■ **Task input**
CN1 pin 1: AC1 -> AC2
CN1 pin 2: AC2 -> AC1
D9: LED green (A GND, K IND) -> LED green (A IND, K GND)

--

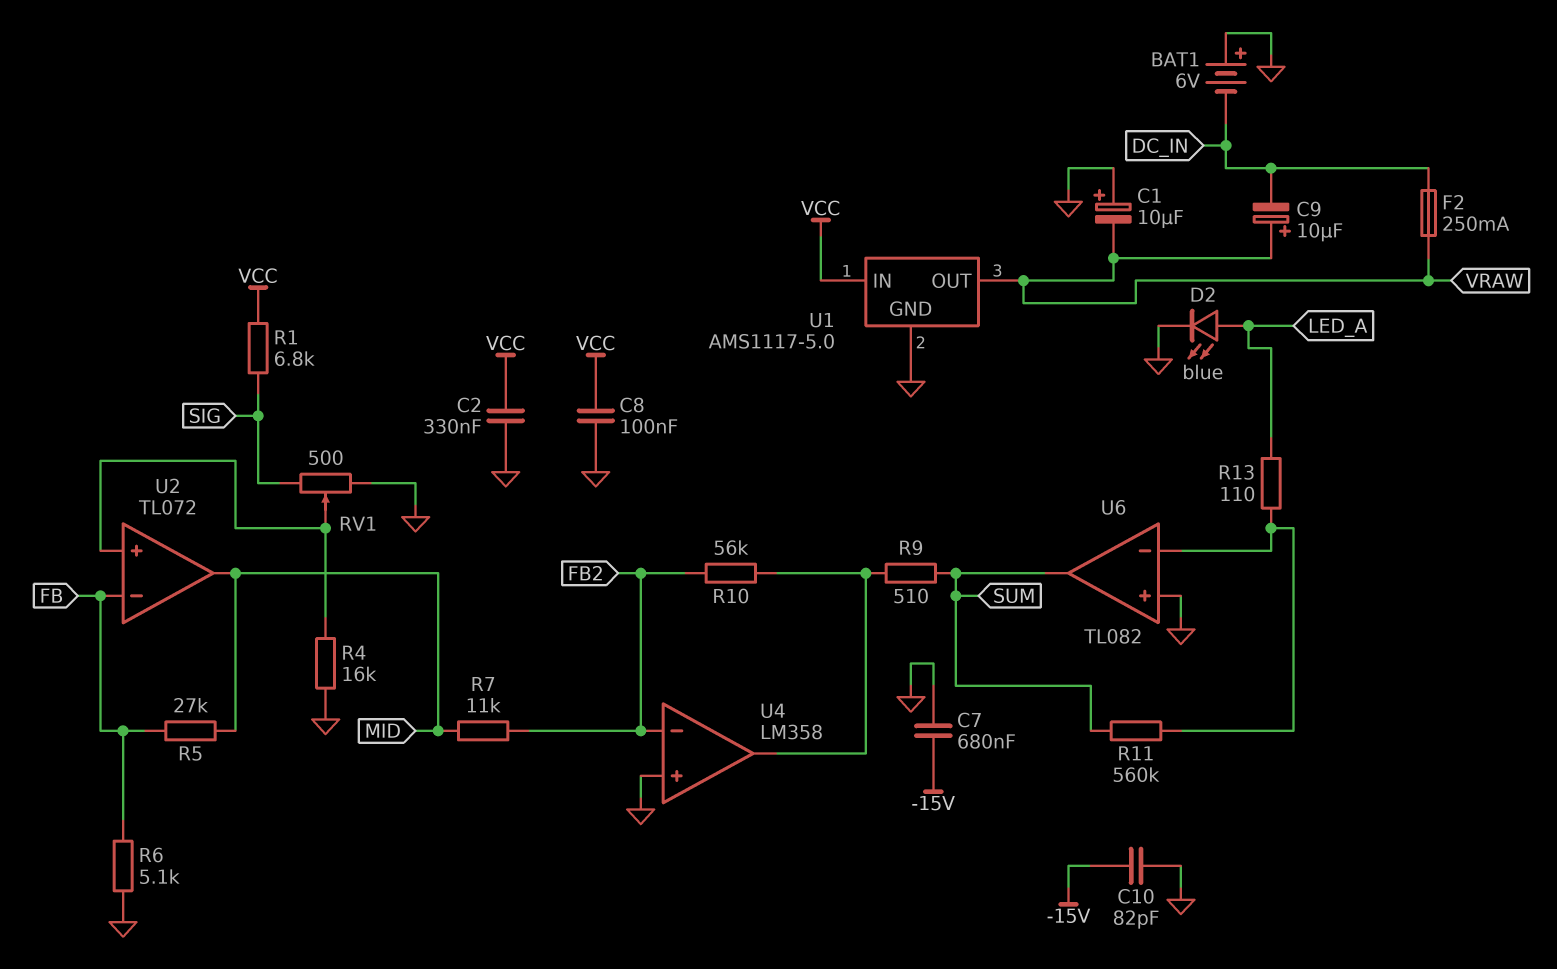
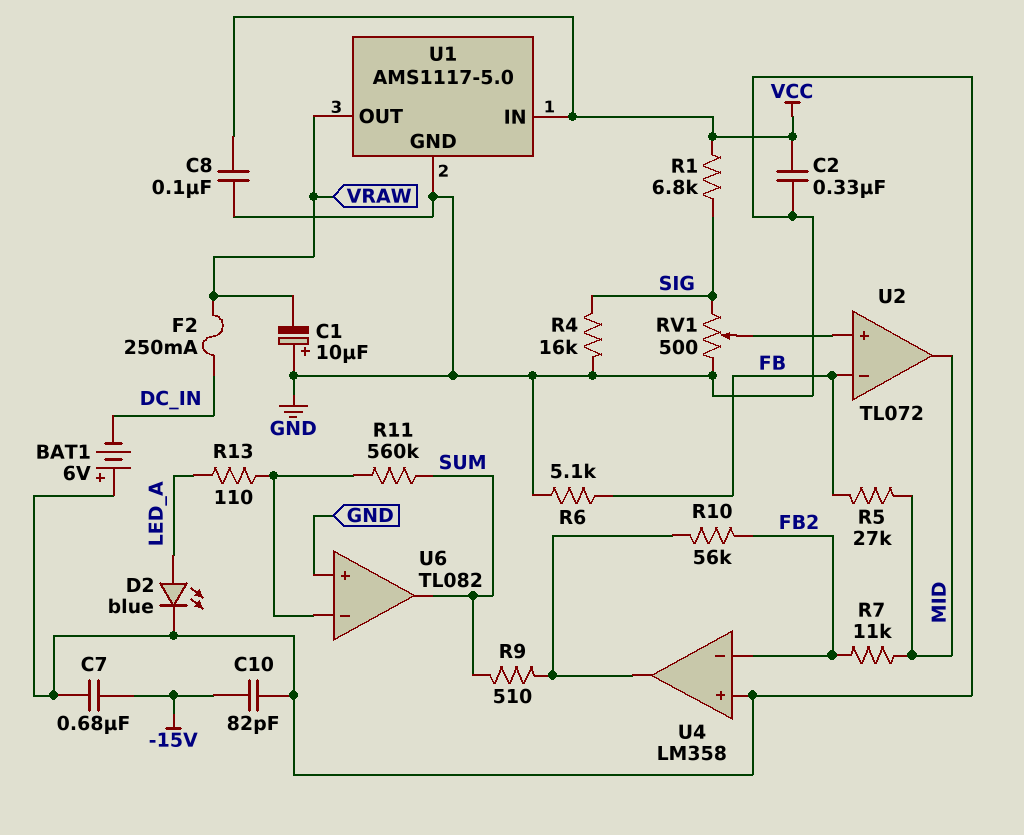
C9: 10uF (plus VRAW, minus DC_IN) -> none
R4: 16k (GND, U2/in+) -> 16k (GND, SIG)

...

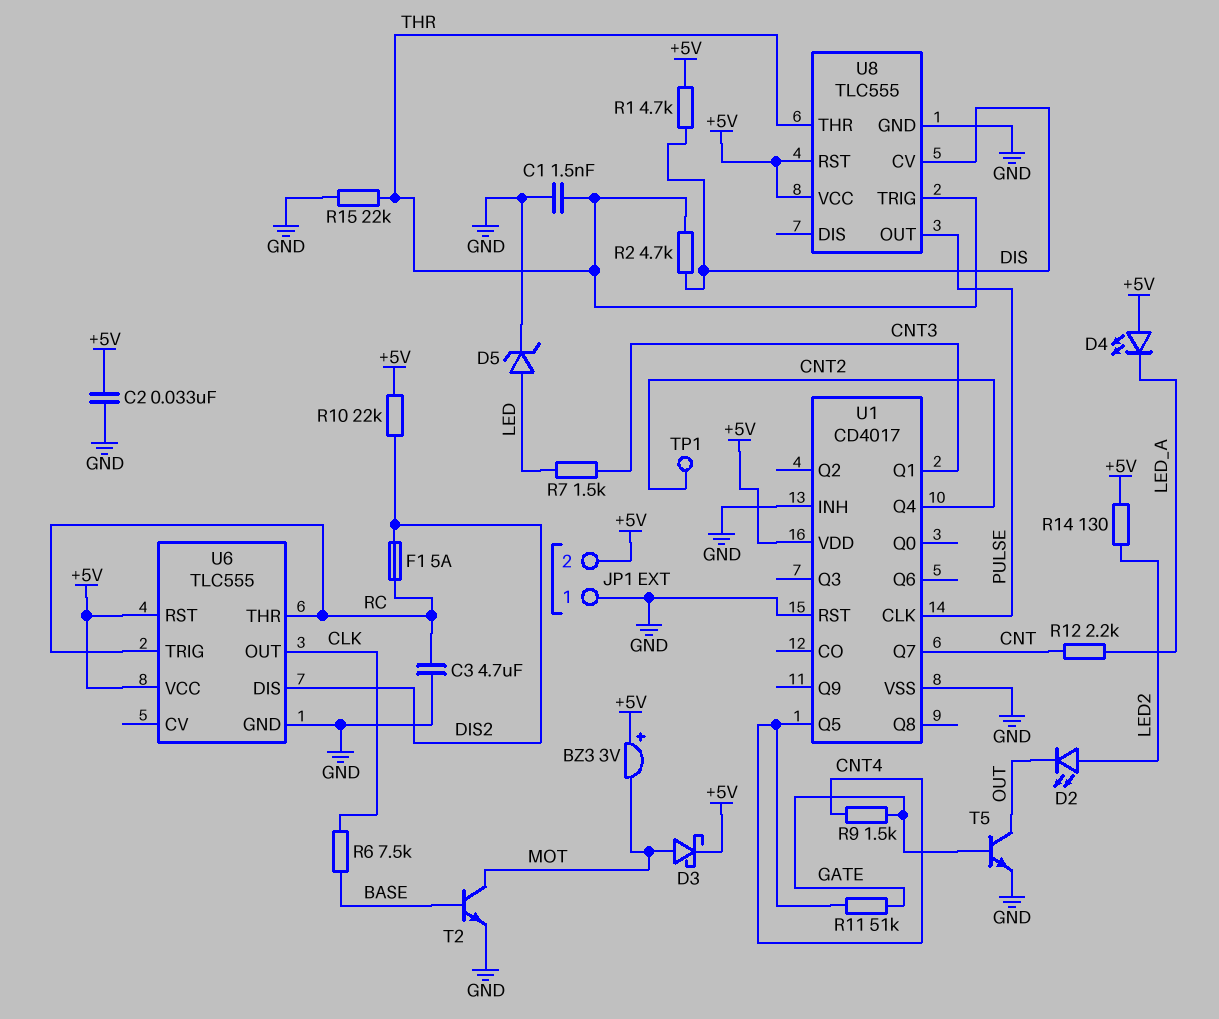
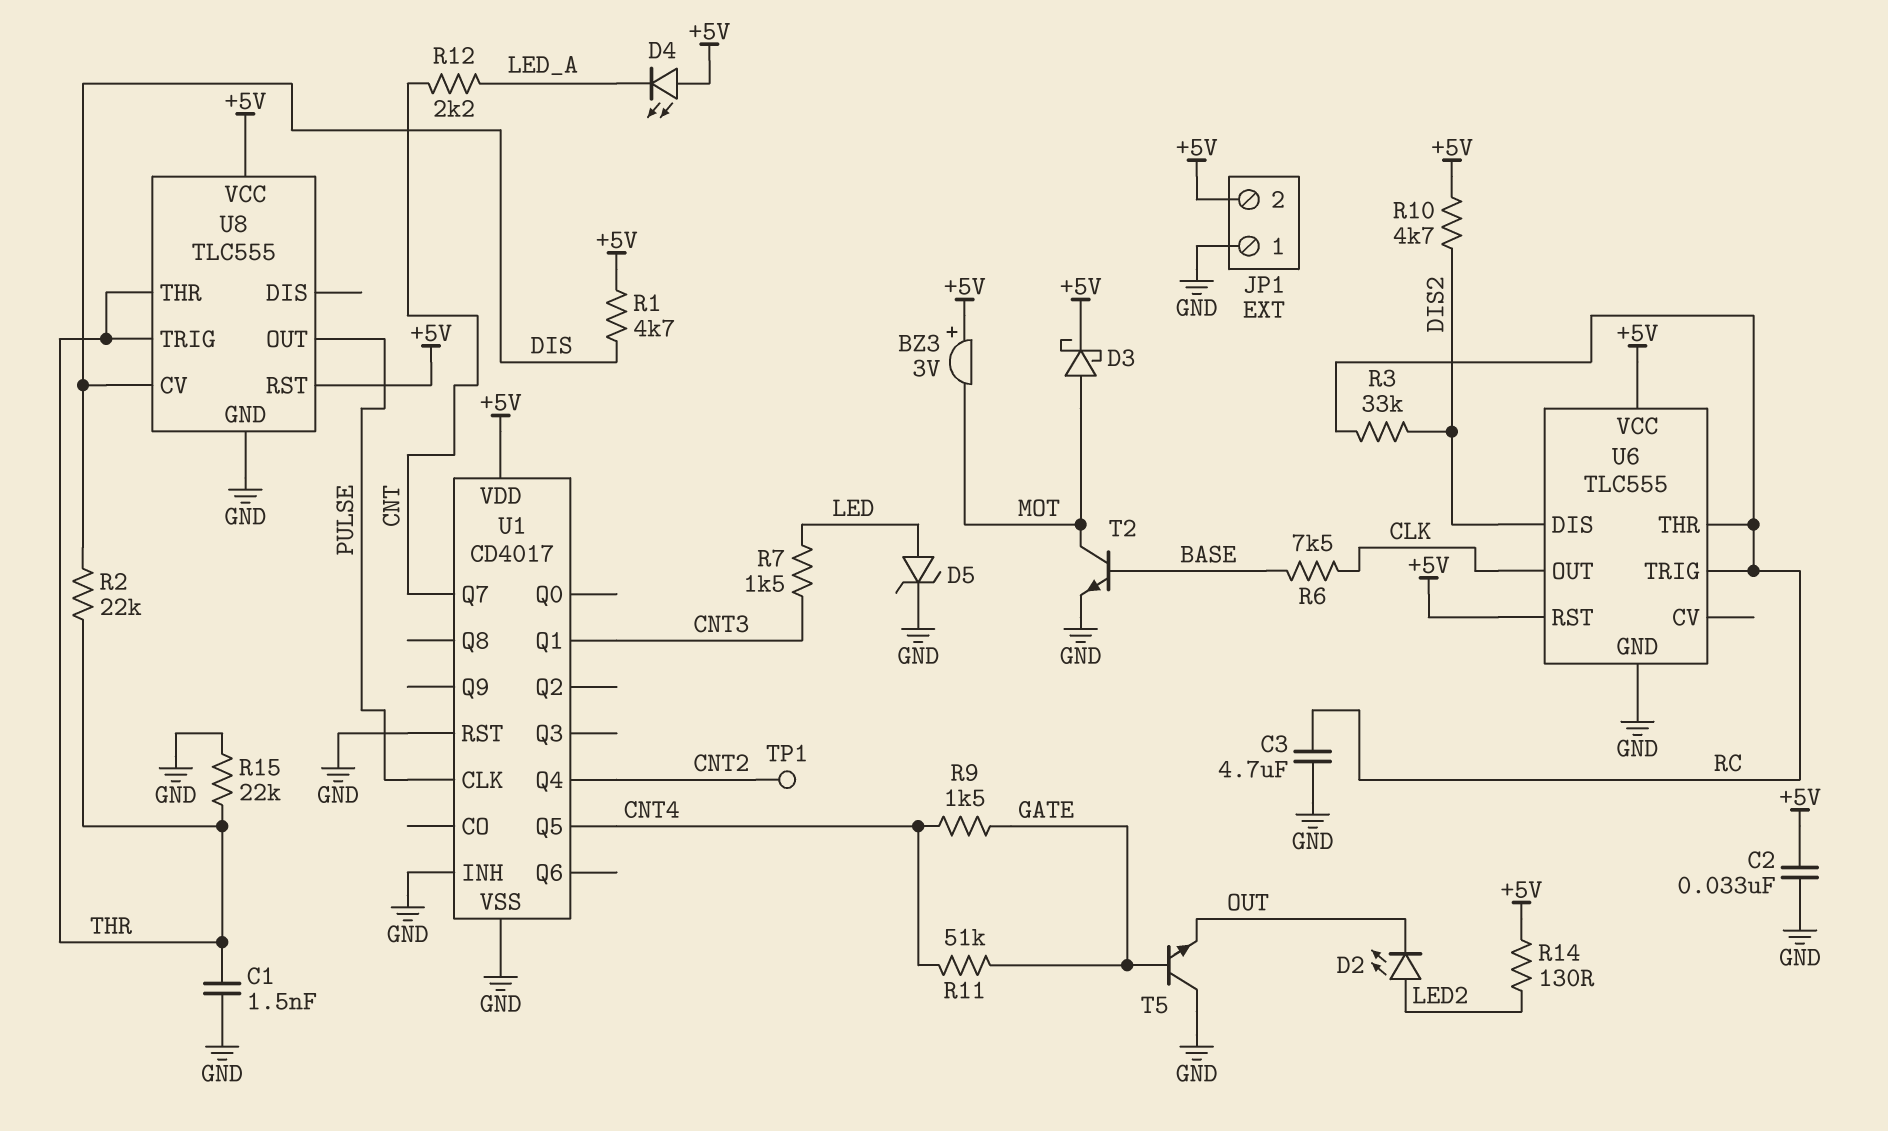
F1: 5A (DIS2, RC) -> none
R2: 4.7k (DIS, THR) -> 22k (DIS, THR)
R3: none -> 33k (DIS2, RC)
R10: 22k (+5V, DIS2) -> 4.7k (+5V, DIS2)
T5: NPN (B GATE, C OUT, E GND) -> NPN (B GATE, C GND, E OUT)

■ **Directions for this task**
Write out each line above that contains the word "none".

■ **Reply to the exercise**
C9: 10uF (plus VRAW, minus DC_IN) -> none
F1: 5A (DIS2, RC) -> none
R3: none -> 33k (DIS2, RC)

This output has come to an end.